- Opening Delimiter -

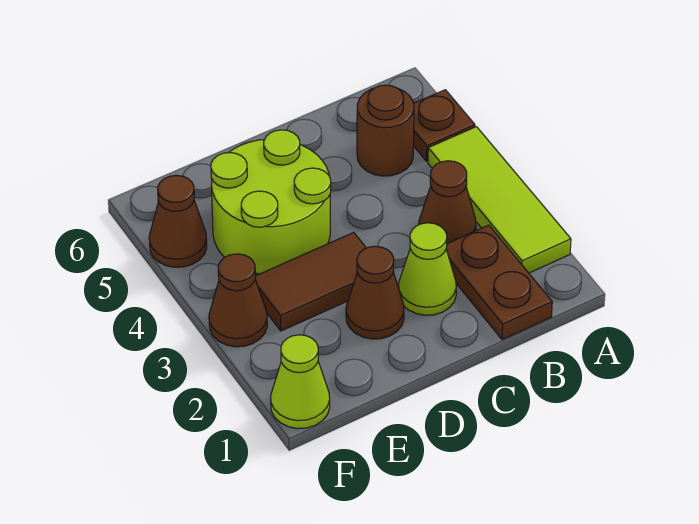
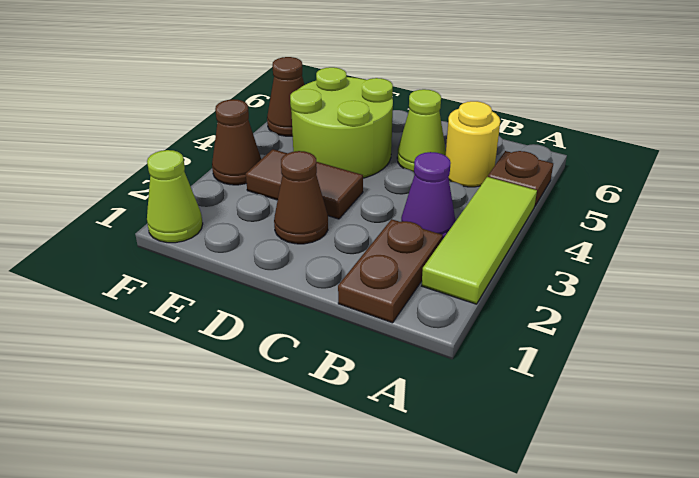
brown cone B3 level 1 -> purple cone B3 level 1
brown round brick B5 level 1 -> yellow round brick B5 level 1
lime cone C2 level 1 -> lime cone C5 level 1

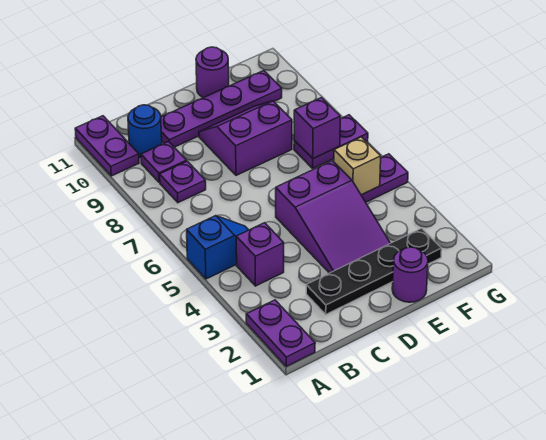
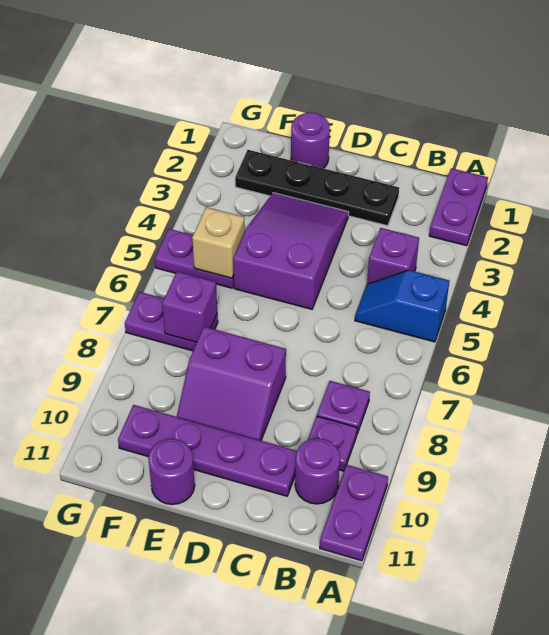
blue round brick B10 level 1 -> purple round brick B10 level 1

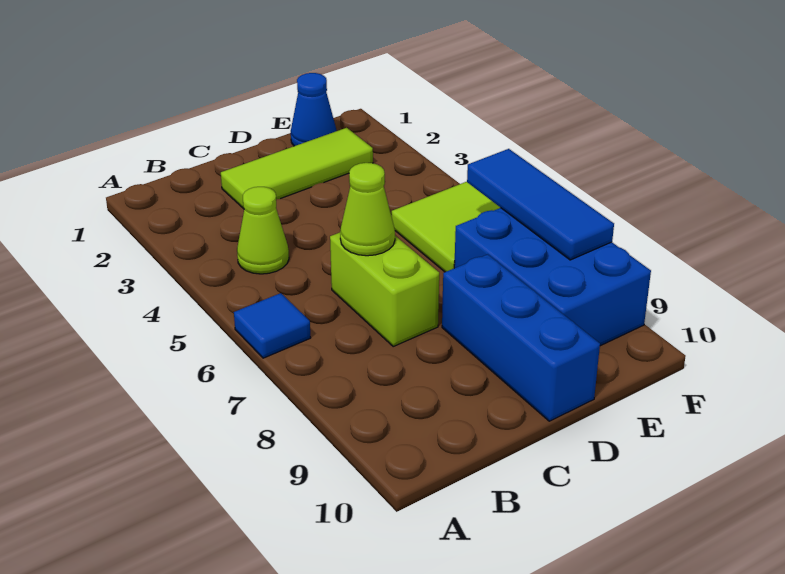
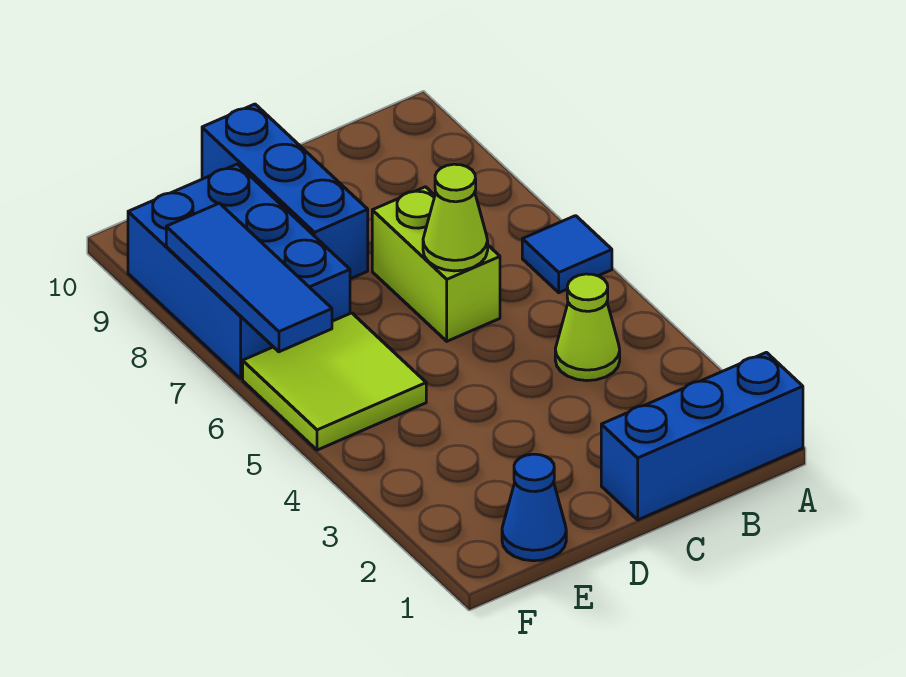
none -> blue brick A1:C1 level 1
lime tile C2:E2 level 1 -> none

- Closing Delimiter -

**Required work**
All lines that contain the word "round" should be copied from the listing.

**Written answer**
brown round brick B5 level 1 -> yellow round brick B5 level 1
blue round brick B10 level 1 -> purple round brick B10 level 1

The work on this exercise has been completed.